TASK DIRECTIONS —
With pictures omitted, copy exactly the lines from the one containing "(216, 509) = (142, 322): green" through the end of the records below.
________________________
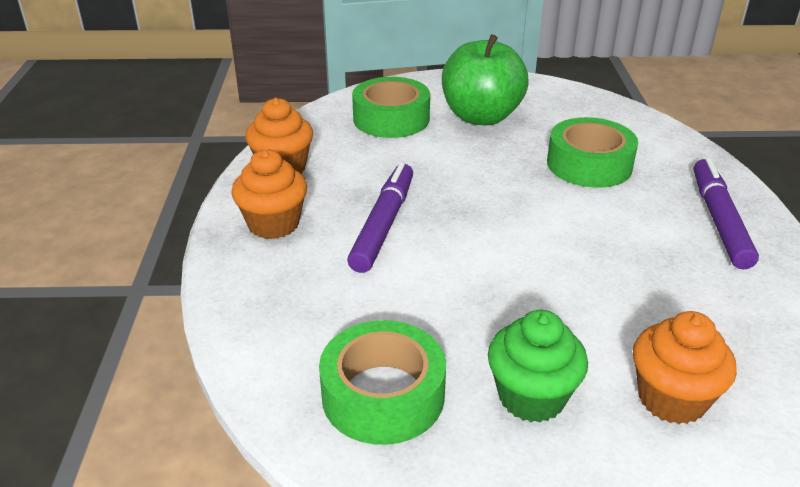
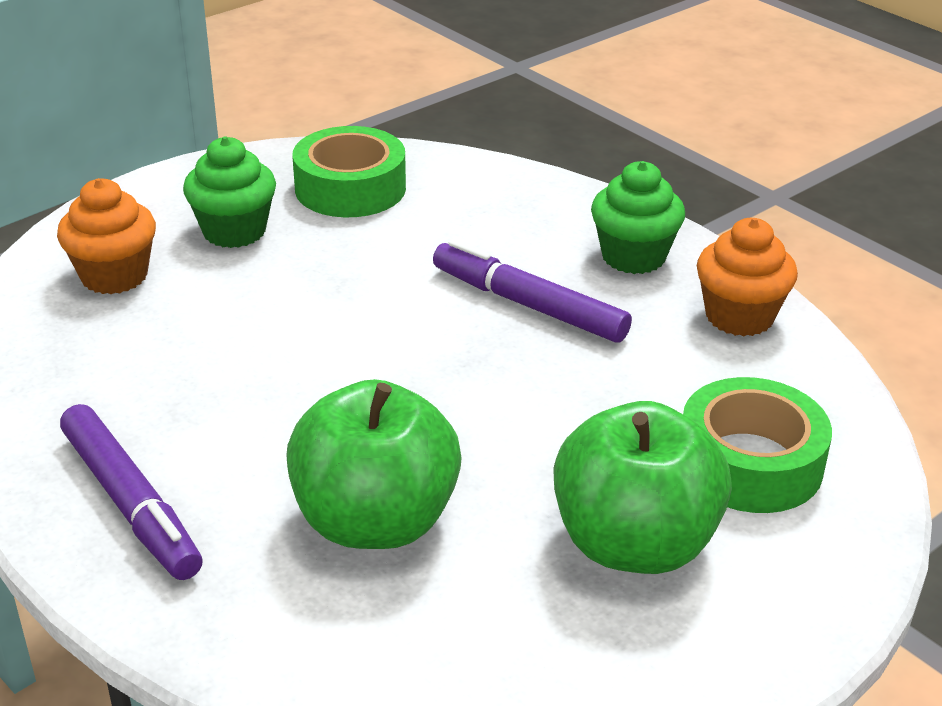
camera: 140 degrees right, 0 degrees up
(273, 224) = (633, 256): orange cupcake -> green cupcake
(383, 225) = (529, 305): purple marker -> purple marker turned 150 degrees clockwise
(589, 164) = (375, 521): green tape -> green apple

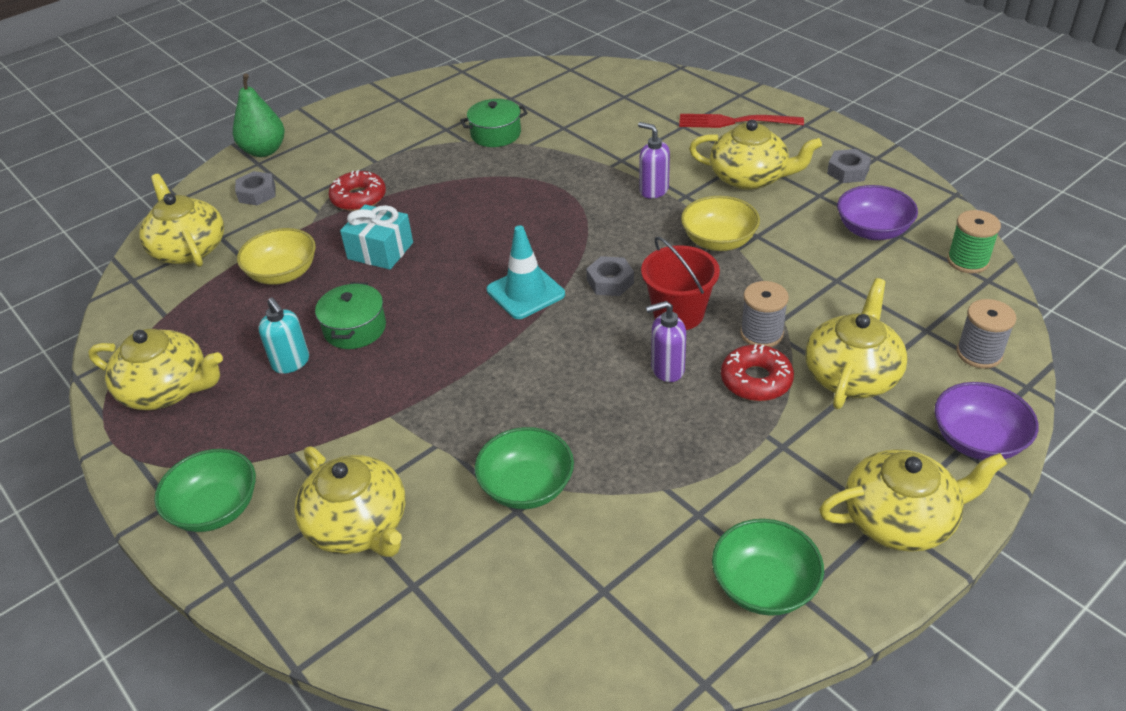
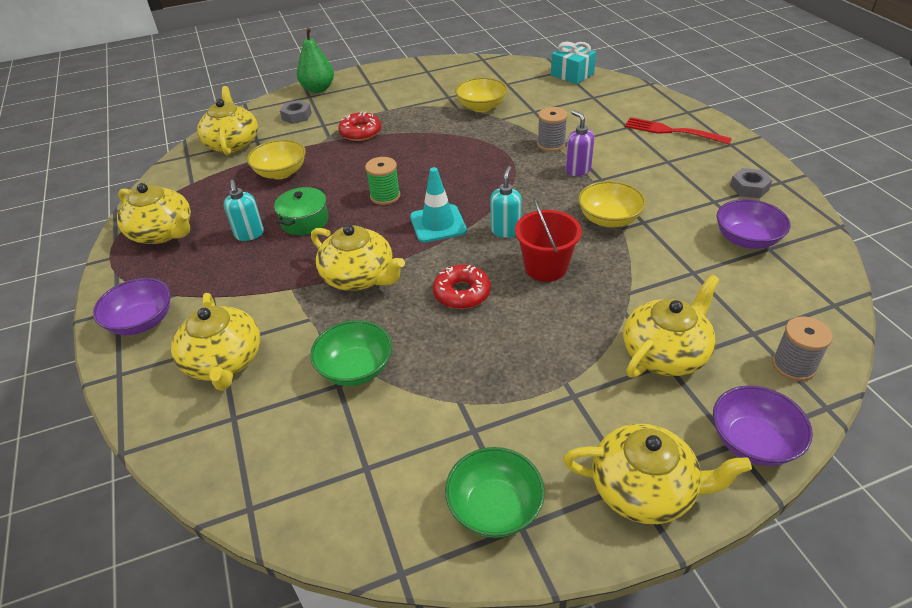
camera: 20 degrees right, 0 degrees up
(216, 509) = (142, 322): green bowl -> purple bowl
(380, 251) = (353, 171): turquoise gift -> turquoise gift (572, 74)
(496, 134) = (481, 107): green pot -> yellow bowl
(610, 282) = (505, 230): grey nut -> turquoise soap dispenser
(667, 369) = (512, 308): purple soap dispenser -> none
(750, 178) = (661, 176): yellow teapot -> yellow teapot (359, 277)
(756, 380) = (580, 336): red donut -> red donut (462, 293)
(761, 334) = (605, 300): grey spool -> grey spool (551, 144)
(967, 261) = (822, 284): green spool -> green spool (385, 196)

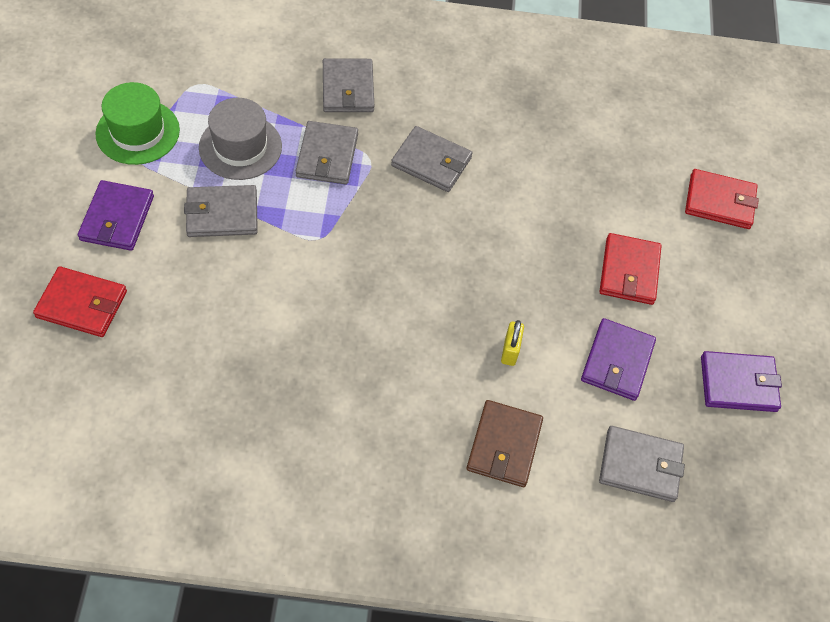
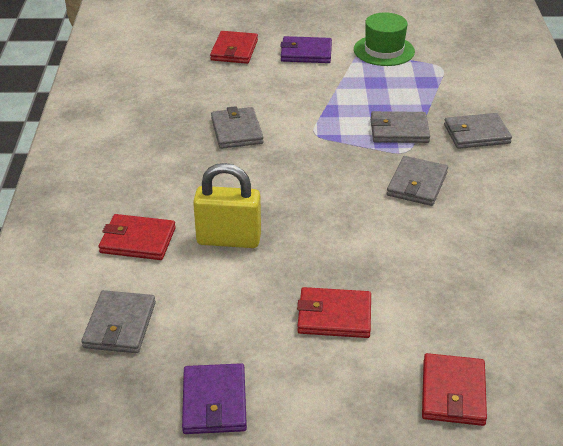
camera: 90 degrees right, 20 degrees down
(222, 214) = (324, 91): grey wallet -> grey wallet (236, 131)
(240, 147) = (389, 91): grey hat -> none
(504, 445) = (137, 240): brown wallet -> red wallet
(510, 351) = (229, 240): yellow padlock -> yellow padlock, size x2.07
(617, 361) = (228, 308): purple wallet -> none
________________________
TASK OUTPUT —
(216, 509) = (142, 322): green bowl -> purple bowl
(380, 251) = (353, 171): turquoise gift -> turquoise gift (572, 74)
(496, 134) = (481, 107): green pot -> yellow bowl
(610, 282) = (505, 230): grey nut -> turquoise soap dispenser
(667, 369) = (512, 308): purple soap dispenser -> none
(750, 178) = (661, 176): yellow teapot -> yellow teapot (359, 277)
(756, 380) = (580, 336): red donut -> red donut (462, 293)
(761, 334) = (605, 300): grey spool -> grey spool (551, 144)
(967, 261) = (822, 284): green spool -> green spool (385, 196)

camera: 90 degrees right, 20 degrees down
(222, 214) = (324, 91): grey wallet -> grey wallet (236, 131)
(240, 147) = (389, 91): grey hat -> none
(504, 445) = (137, 240): brown wallet -> red wallet
(510, 351) = (229, 240): yellow padlock -> yellow padlock, size x2.07
(617, 361) = (228, 308): purple wallet -> none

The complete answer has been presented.